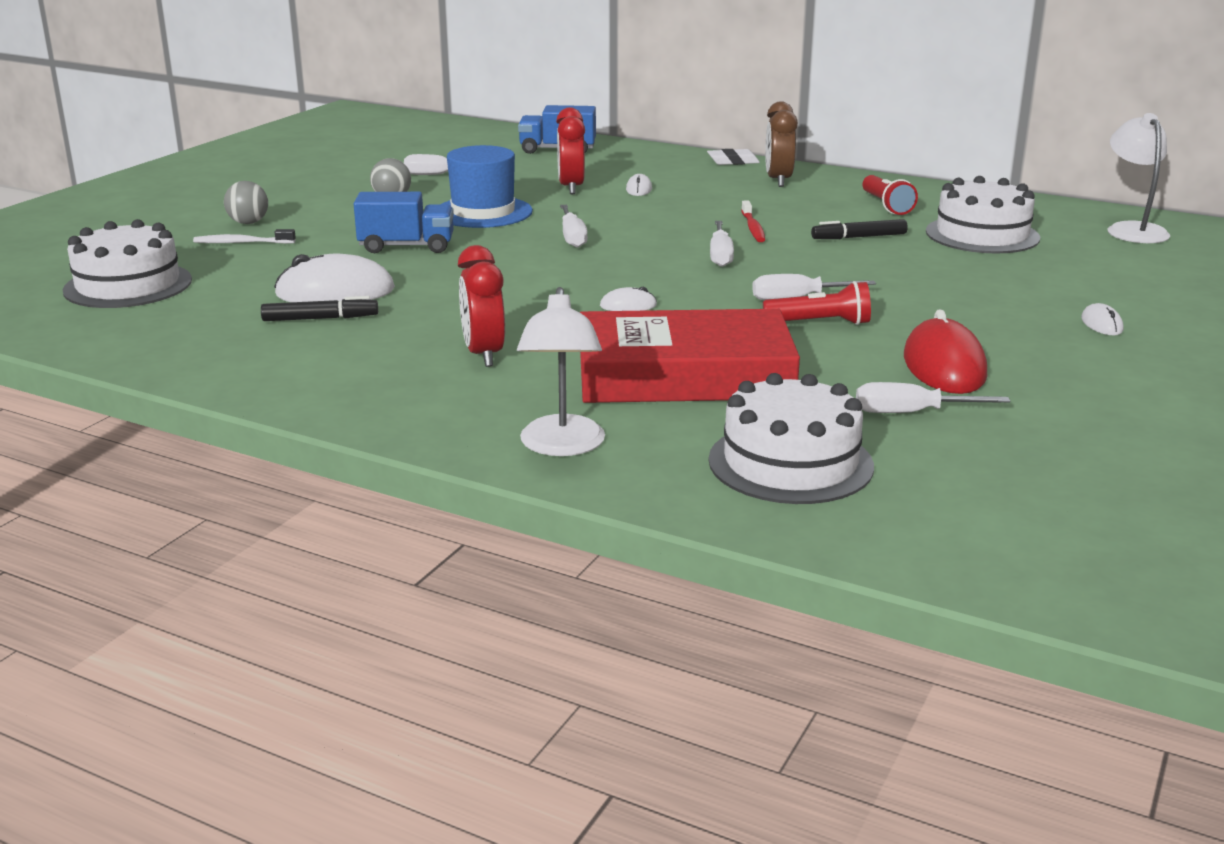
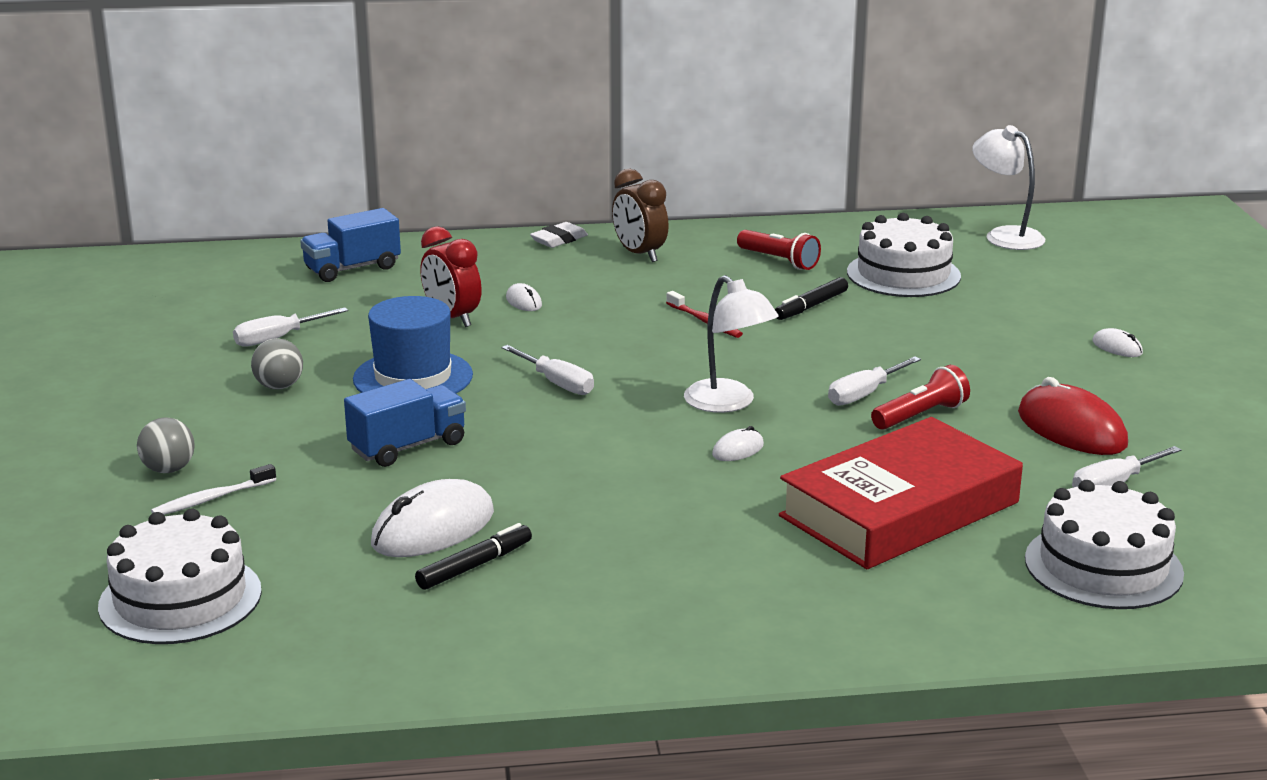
camera: 35 degrees left, 0 degrees up
red clock [458,245,505,367] -> none
white lamp [517,287,605,456] -> white lamp moved to [684,275,779,413]
white screwdriver [710,221,734,267] -> none

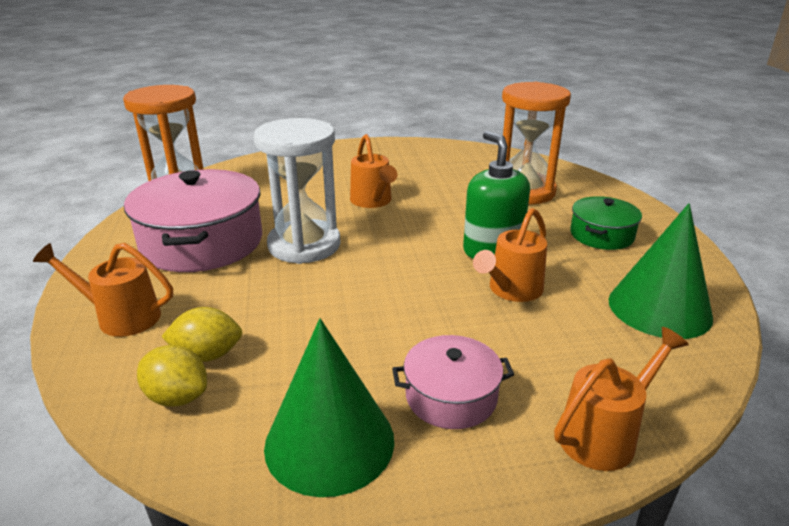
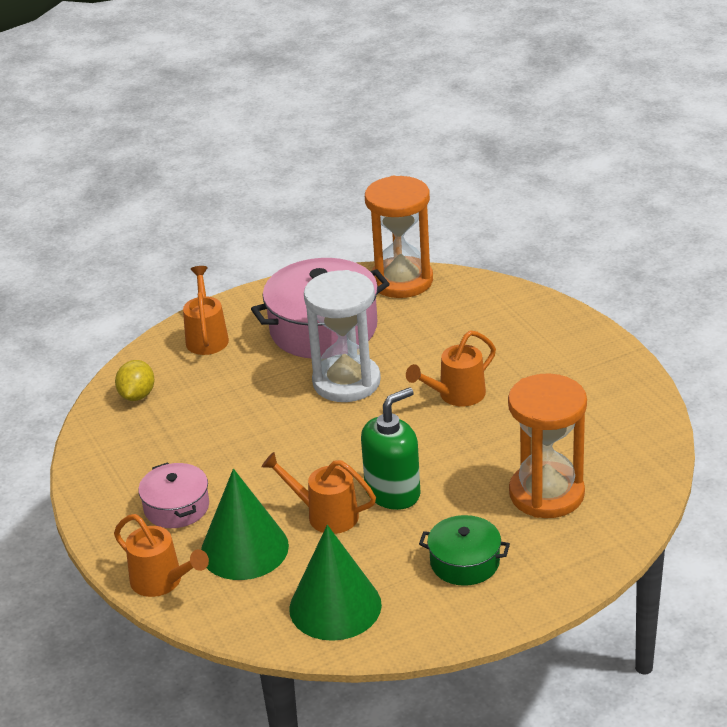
camera: 75 degrees right, 5 degrees up
yellow lemon [161,307,242,362] -> none
green cone [264,318,394,497] -> green cone moved to [201,469,289,580]

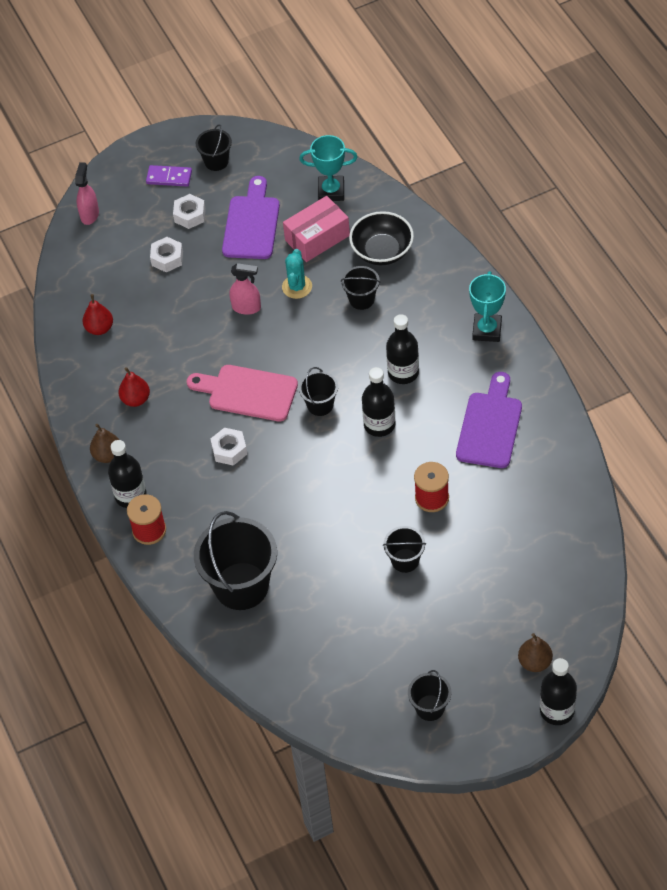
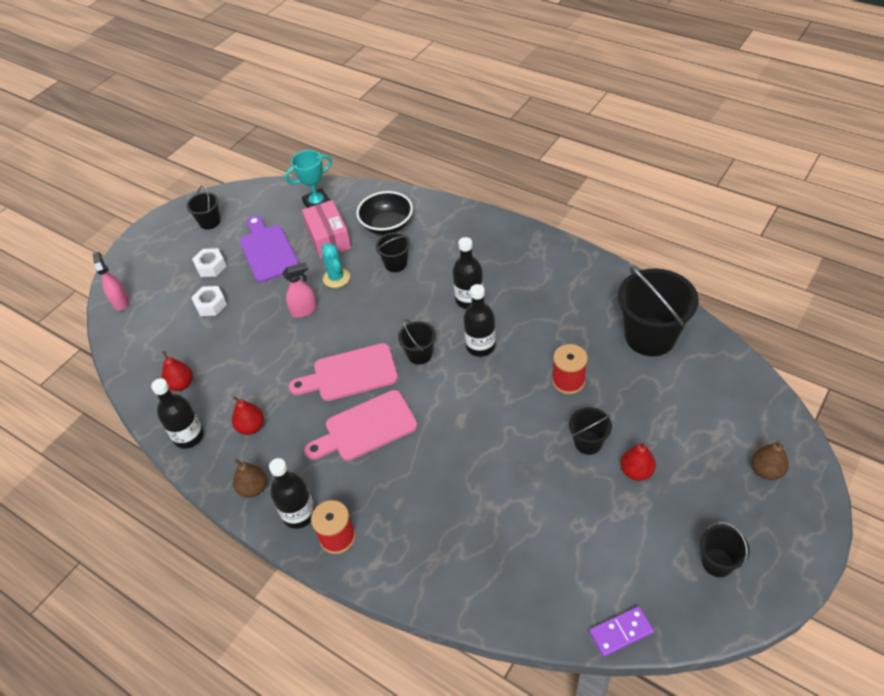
camera: 30 degrees left, 5 degrees down
purple domino [146,165,192,187] -> purple domino moved to [589,606,654,657]
black bucket [194,511,277,610] -> black bucket moved to [618,267,699,356]
white nut [210,428,247,466] -> pink cutting board [304,390,418,461]
pink box [283,196,350,262] -> pink box turned 45 degrees counterclockwise [302,200,351,259]
purple cutting board [456,372,522,468] -> none
turquoise trophy [469,271,506,342] -> none
black bottle [540,658,577,725] -> black bottle moved to [151,378,204,449]
none -> red pear [620,442,656,481]

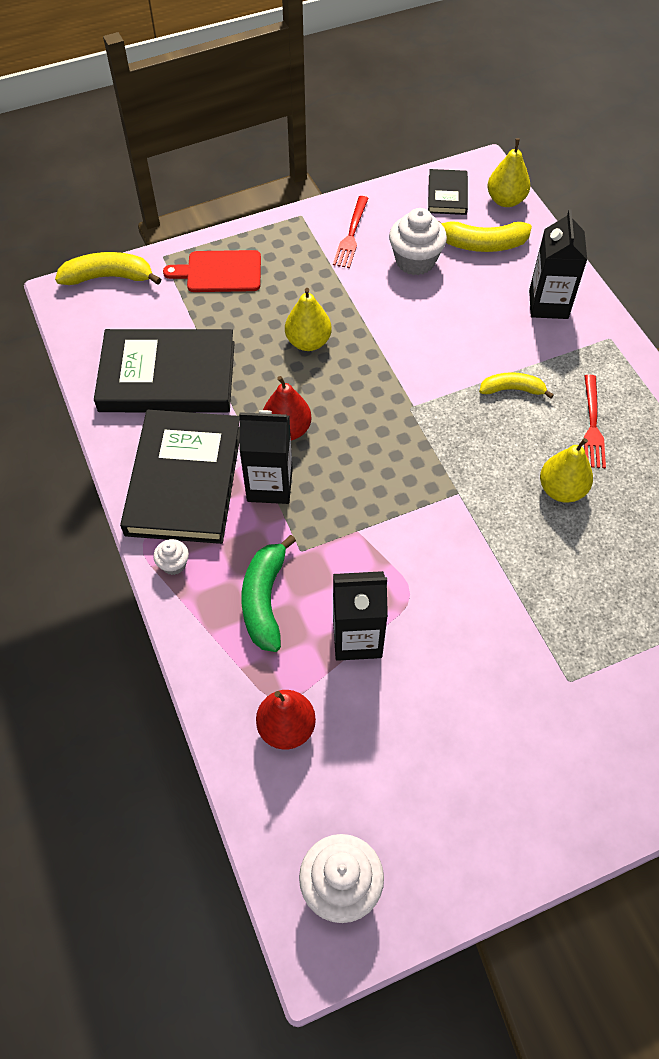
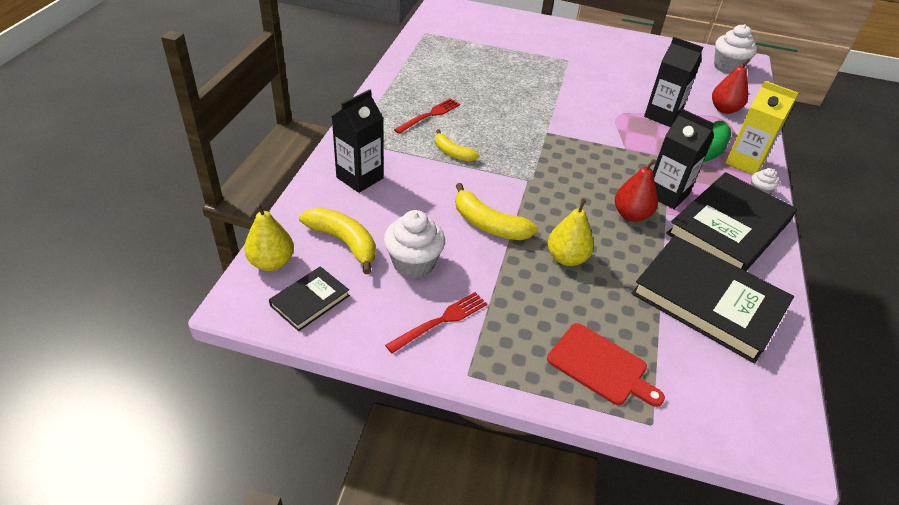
camera: 145 degrees left, 15 degrees down
yellow banana [55,252,161,285] -> yellow banana moved to [455,183,538,240]
yellow pear [540,438,593,502] -> none
none -> yellow carton [725,81,798,175]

......

Problem description ▸ All lines from the start of the entries above through the line containing "yellow pear [540,438,593,502] -> none" must be transcribed exactly, both ends included, and no picture may be copied.

Worked solution ▸
camera: 35 degrees left, 0 degrees up
red clock [458,245,505,367] -> none
white lamp [517,287,605,456] -> white lamp moved to [684,275,779,413]
white screwdriver [710,221,734,267] -> none

camera: 75 degrees right, 5 degrees up
yellow lemon [161,307,242,362] -> none
green cone [264,318,394,497] -> green cone moved to [201,469,289,580]

camera: 30 degrees left, 5 degrees down
purple domino [146,165,192,187] -> purple domino moved to [589,606,654,657]
black bucket [194,511,277,610] -> black bucket moved to [618,267,699,356]
white nut [210,428,247,466] -> pink cutting board [304,390,418,461]
pink box [283,196,350,262] -> pink box turned 45 degrees counterclockwise [302,200,351,259]
purple cutting board [456,372,522,468] -> none
turquoise trophy [469,271,506,342] -> none
black bottle [540,658,577,725] -> black bottle moved to [151,378,204,449]
none -> red pear [620,442,656,481]

camera: 145 degrees left, 15 degrees down
yellow banana [55,252,161,285] -> yellow banana moved to [455,183,538,240]
yellow pear [540,438,593,502] -> none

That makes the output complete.